Entries follow. Give back exactly the lines starting at the one containing "BAT2: 12V (plus VS, minus GND) -> none" and ending at the one containing "IC13: OR CD4071", and no other lines.
---------- Supplied records ----------
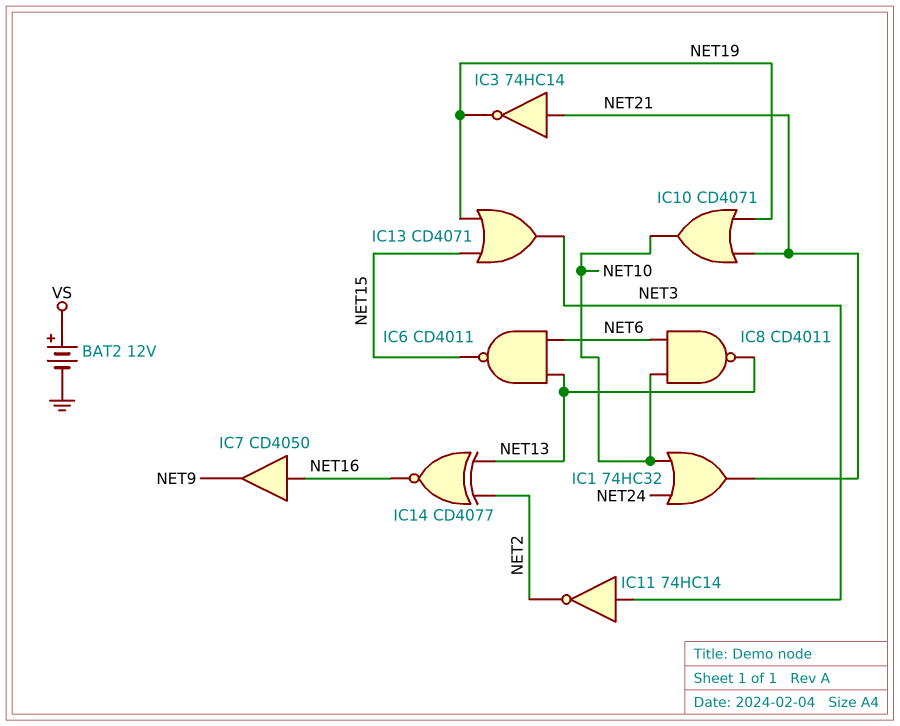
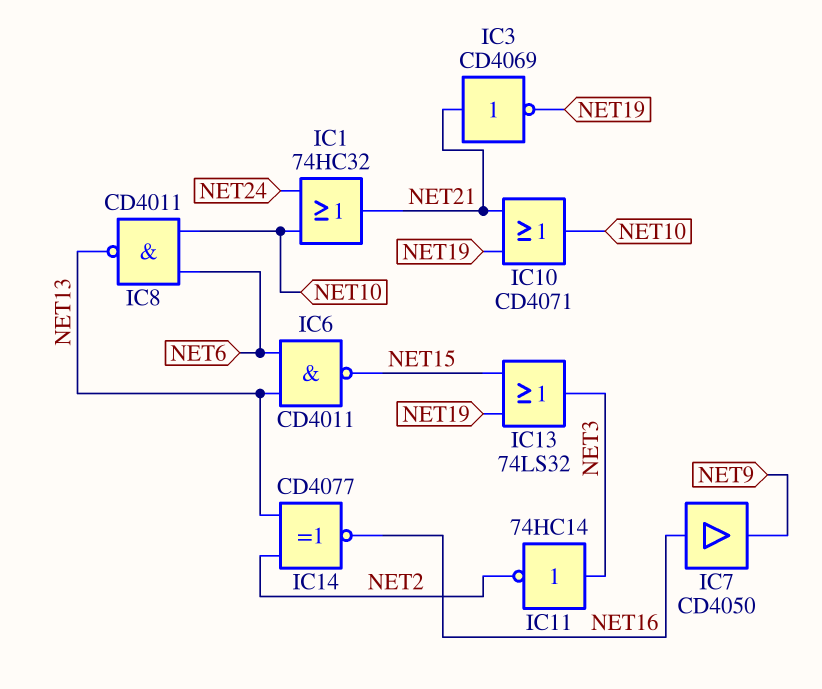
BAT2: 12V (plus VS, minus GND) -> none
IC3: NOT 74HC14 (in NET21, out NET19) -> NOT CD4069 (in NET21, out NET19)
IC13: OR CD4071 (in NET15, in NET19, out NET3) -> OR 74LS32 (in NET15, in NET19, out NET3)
----------
---------- Supplied records ----------
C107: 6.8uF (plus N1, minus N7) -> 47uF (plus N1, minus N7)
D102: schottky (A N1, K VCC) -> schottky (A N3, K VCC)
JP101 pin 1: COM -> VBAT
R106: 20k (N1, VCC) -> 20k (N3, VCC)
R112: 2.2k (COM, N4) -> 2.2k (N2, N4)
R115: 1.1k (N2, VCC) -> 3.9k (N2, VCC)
----------
---------- Supplied records ----------
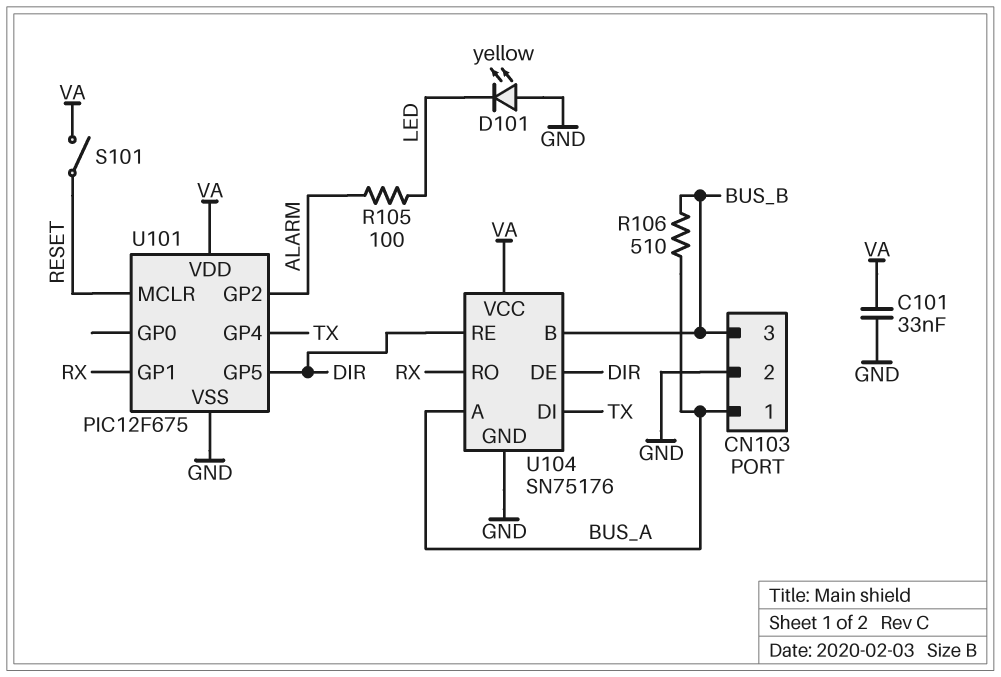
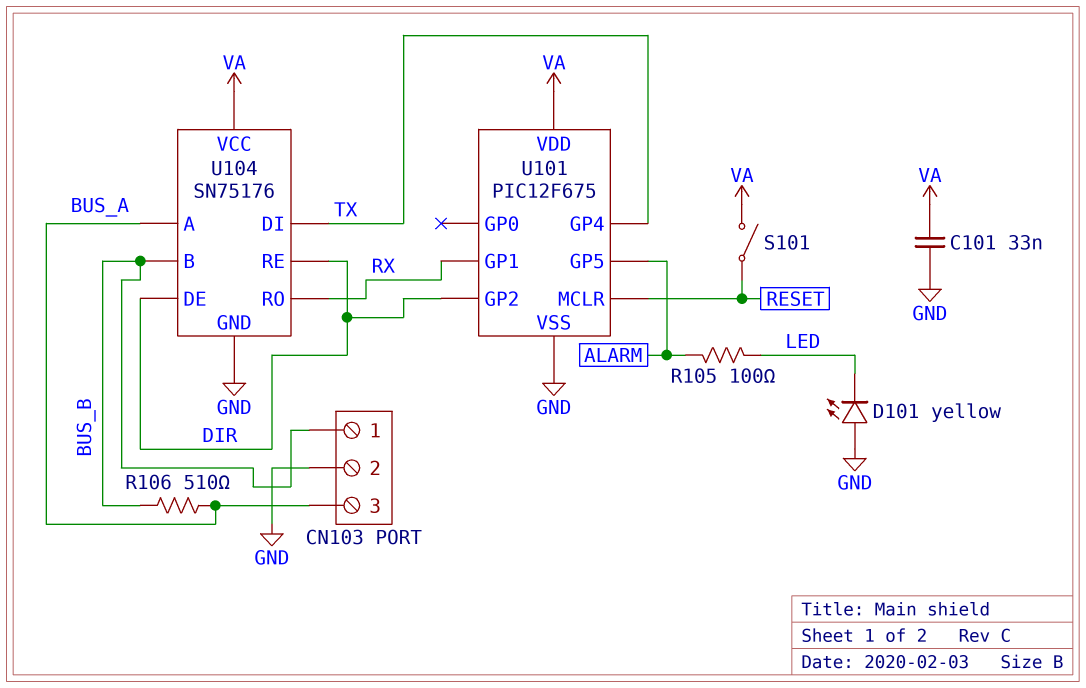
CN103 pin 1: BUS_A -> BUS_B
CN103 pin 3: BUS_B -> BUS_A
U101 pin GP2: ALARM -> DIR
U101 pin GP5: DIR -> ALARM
----------
* [The completed task]
BAT2: 12V (plus VS, minus GND) -> none
IC3: NOT 74HC14 (in NET21, out NET19) -> NOT CD4069 (in NET21, out NET19)
IC13: OR CD4071 (in NET15, in NET19, out NET3) -> OR 74LS32 (in NET15, in NET19, out NET3)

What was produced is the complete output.